> DATA:
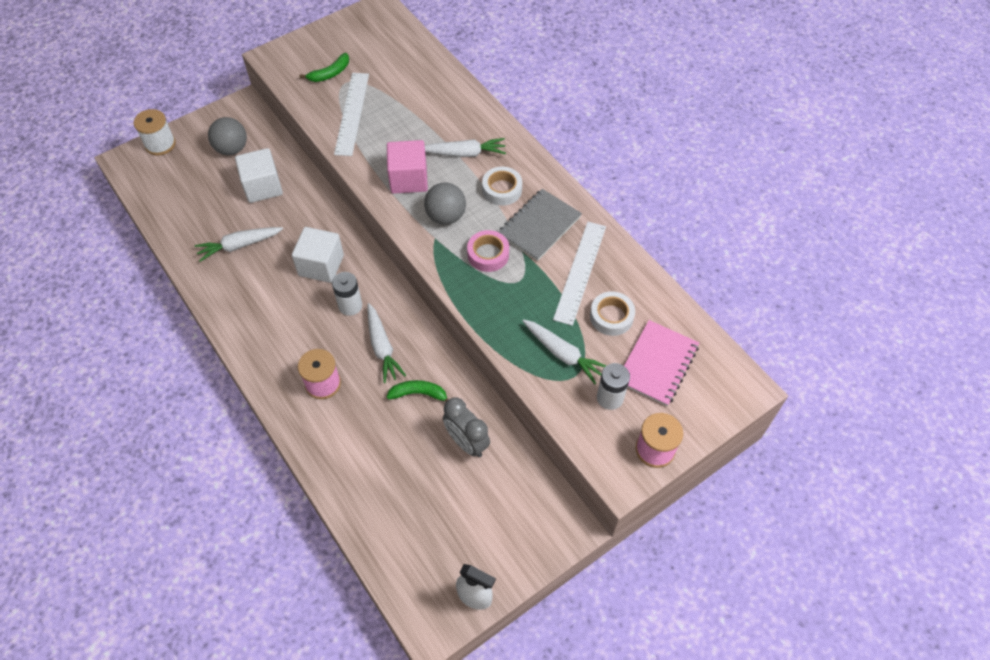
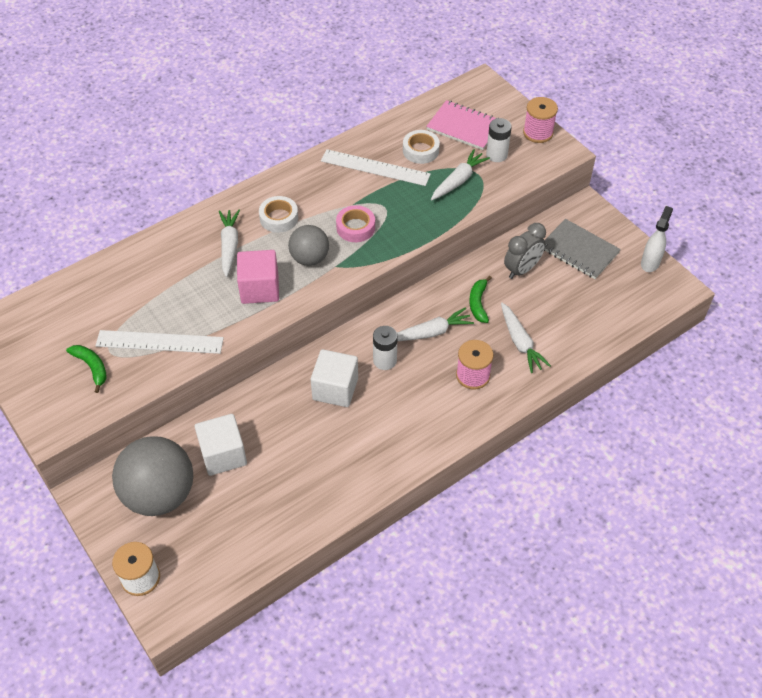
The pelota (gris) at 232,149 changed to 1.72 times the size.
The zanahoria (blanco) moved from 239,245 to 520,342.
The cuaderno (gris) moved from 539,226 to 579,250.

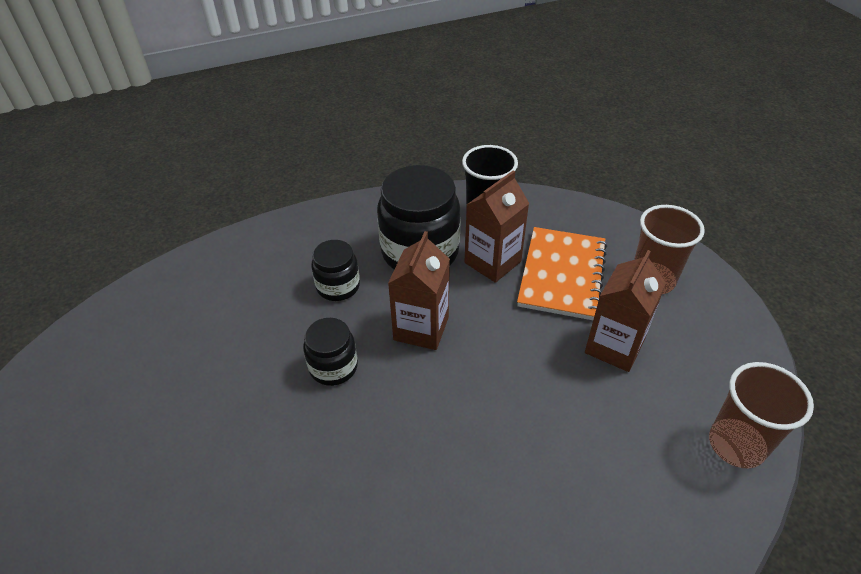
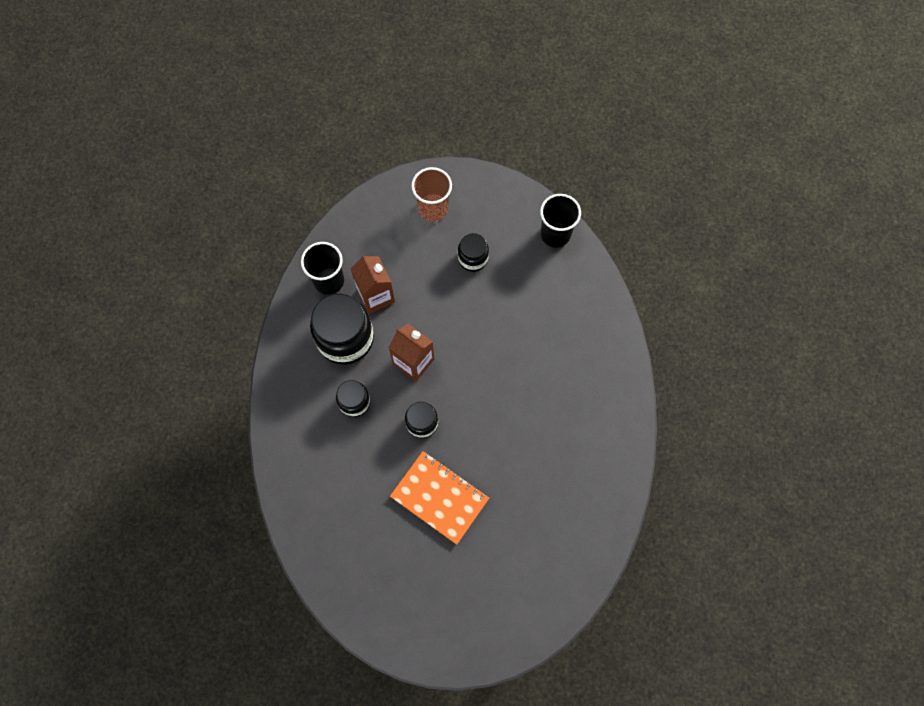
The cuaderno (naranja) moved from 562,274 to 439,498.
The cartón de leche (marrón) at 614,346 was replaced by the tarro (negro) at 473,258.
The vaso (marrón) at 736,444 became the vaso (negro) at 555,234.

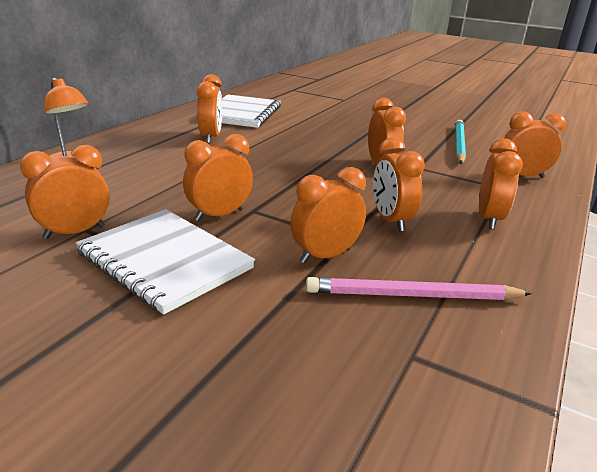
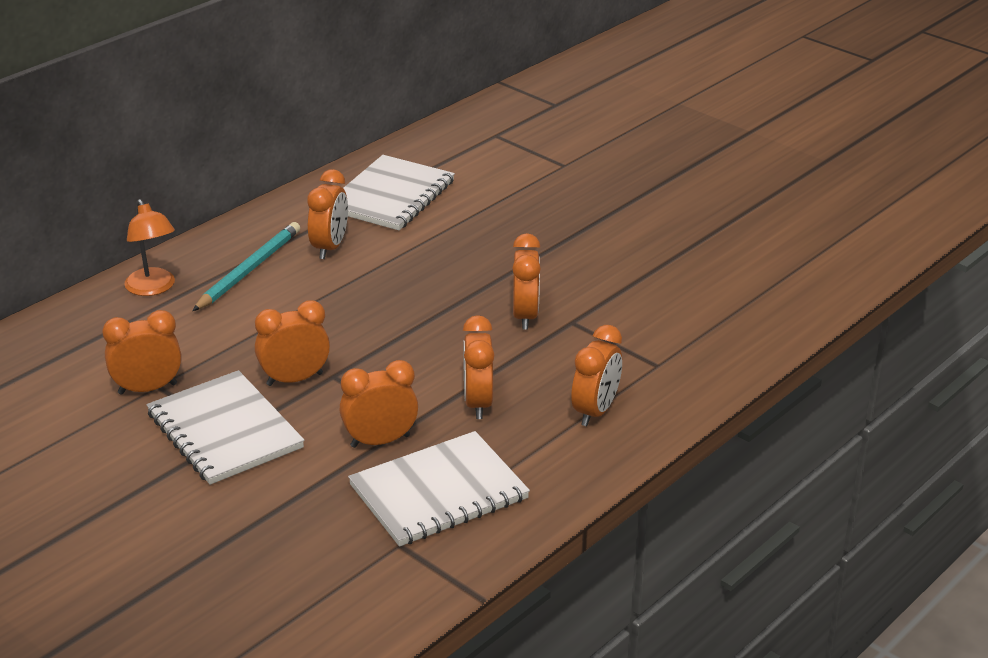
The lápiz (turquesa) moved from 458,144 to 249,270.
The lápiz (rosa) at 413,295 was replaced by the cuaderno (blanco) at 439,492.
The despertador (naranja) at 522,176 disappeared.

> YOUR OBJECTIVE: Every line of the data above should be repeated exactly. Omit the pictures.

> SOLUTION:
The pelota (gris) at 232,149 changed to 1.72 times the size.
The zanahoria (blanco) moved from 239,245 to 520,342.
The cuaderno (gris) moved from 539,226 to 579,250.

The cuaderno (naranja) moved from 562,274 to 439,498.
The cartón de leche (marrón) at 614,346 was replaced by the tarro (negro) at 473,258.
The vaso (marrón) at 736,444 became the vaso (negro) at 555,234.

The lápiz (turquesa) moved from 458,144 to 249,270.
The lápiz (rosa) at 413,295 was replaced by the cuaderno (blanco) at 439,492.
The despertador (naranja) at 522,176 disappeared.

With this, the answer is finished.